**Given request**
Which of the lines below contain the string "with"? Find each one and copy it in full.

===== Supplied entries

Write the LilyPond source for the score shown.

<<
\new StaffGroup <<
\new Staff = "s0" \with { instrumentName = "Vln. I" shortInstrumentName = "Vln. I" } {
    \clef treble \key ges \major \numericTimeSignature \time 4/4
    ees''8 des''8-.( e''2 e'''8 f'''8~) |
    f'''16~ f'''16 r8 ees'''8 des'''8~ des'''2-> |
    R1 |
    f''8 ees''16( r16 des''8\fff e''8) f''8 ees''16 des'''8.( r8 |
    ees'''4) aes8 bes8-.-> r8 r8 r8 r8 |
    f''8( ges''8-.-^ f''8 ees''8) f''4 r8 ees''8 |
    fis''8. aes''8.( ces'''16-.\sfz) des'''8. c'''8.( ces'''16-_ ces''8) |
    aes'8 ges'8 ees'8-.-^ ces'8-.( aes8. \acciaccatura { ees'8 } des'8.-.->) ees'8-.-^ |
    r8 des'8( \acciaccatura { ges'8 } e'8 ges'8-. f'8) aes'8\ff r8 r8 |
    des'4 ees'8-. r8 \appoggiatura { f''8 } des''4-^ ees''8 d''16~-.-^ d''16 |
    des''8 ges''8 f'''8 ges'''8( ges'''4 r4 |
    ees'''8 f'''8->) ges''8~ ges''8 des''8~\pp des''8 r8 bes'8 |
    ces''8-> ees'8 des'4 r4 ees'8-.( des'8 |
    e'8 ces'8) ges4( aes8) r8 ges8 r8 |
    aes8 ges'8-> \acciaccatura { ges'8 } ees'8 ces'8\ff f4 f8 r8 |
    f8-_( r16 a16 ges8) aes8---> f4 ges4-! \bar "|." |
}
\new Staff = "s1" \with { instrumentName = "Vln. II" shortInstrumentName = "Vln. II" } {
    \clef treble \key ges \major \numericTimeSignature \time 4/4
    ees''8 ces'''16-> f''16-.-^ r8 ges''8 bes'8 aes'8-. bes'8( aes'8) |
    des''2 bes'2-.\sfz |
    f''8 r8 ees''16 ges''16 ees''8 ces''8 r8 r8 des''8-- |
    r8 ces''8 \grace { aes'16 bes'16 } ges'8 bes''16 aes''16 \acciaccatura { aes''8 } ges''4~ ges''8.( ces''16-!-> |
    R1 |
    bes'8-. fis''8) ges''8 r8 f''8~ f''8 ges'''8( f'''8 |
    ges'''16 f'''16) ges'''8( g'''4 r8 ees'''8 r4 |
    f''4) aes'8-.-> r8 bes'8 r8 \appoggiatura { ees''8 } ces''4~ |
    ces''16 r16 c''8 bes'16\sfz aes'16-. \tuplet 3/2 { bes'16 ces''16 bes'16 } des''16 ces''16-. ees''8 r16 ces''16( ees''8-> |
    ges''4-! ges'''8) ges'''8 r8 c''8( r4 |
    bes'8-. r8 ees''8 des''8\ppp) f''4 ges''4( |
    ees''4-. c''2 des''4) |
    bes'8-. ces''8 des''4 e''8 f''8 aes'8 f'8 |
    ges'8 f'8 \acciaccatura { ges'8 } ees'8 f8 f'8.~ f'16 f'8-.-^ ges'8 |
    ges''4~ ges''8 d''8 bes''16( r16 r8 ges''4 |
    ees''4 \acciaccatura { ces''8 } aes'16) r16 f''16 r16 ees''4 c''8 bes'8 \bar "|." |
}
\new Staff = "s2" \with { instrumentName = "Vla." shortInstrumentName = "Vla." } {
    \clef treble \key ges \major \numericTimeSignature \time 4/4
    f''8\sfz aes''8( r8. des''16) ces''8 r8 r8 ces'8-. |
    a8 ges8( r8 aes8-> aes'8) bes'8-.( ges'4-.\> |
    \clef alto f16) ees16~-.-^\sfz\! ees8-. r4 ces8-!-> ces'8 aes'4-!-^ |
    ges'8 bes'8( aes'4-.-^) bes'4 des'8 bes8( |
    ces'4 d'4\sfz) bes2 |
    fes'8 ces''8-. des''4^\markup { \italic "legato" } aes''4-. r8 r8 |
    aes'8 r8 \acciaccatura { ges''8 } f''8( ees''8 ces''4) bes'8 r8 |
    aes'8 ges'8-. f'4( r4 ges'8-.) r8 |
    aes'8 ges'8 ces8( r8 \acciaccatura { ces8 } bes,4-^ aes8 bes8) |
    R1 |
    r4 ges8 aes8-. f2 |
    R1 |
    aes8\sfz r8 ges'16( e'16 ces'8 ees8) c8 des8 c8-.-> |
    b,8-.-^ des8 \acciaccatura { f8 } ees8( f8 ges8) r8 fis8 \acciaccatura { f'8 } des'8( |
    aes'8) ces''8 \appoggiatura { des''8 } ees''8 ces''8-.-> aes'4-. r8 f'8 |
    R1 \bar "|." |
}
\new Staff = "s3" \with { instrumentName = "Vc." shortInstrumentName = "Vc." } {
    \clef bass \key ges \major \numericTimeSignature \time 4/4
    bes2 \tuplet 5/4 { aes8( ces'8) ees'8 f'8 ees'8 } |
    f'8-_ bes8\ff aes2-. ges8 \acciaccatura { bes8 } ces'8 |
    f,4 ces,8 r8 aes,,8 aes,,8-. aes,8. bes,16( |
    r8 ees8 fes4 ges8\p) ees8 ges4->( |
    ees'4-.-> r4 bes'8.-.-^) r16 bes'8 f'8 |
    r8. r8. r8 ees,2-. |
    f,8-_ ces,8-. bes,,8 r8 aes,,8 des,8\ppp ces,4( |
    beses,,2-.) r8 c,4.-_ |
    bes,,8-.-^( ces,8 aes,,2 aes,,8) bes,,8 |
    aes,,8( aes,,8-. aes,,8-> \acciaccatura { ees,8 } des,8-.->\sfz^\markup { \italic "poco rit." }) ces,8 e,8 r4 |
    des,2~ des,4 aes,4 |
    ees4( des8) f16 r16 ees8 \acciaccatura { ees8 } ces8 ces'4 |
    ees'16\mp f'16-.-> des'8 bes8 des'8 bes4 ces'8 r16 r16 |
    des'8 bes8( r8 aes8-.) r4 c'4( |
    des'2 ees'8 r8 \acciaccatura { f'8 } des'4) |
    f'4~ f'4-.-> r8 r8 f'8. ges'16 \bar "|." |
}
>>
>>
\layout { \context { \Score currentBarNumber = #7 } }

==========

**Output below**
\new Staff = "s0" \with { instrumentName = "Vln. I" shortInstrumentName = "Vln. I" } {
\new Staff = "s1" \with { instrumentName = "Vln. II" shortInstrumentName = "Vln. II" } {
\new Staff = "s2" \with { instrumentName = "Vla." shortInstrumentName = "Vla." } {
\new Staff = "s3" \with { instrumentName = "Vc." shortInstrumentName = "Vc." } {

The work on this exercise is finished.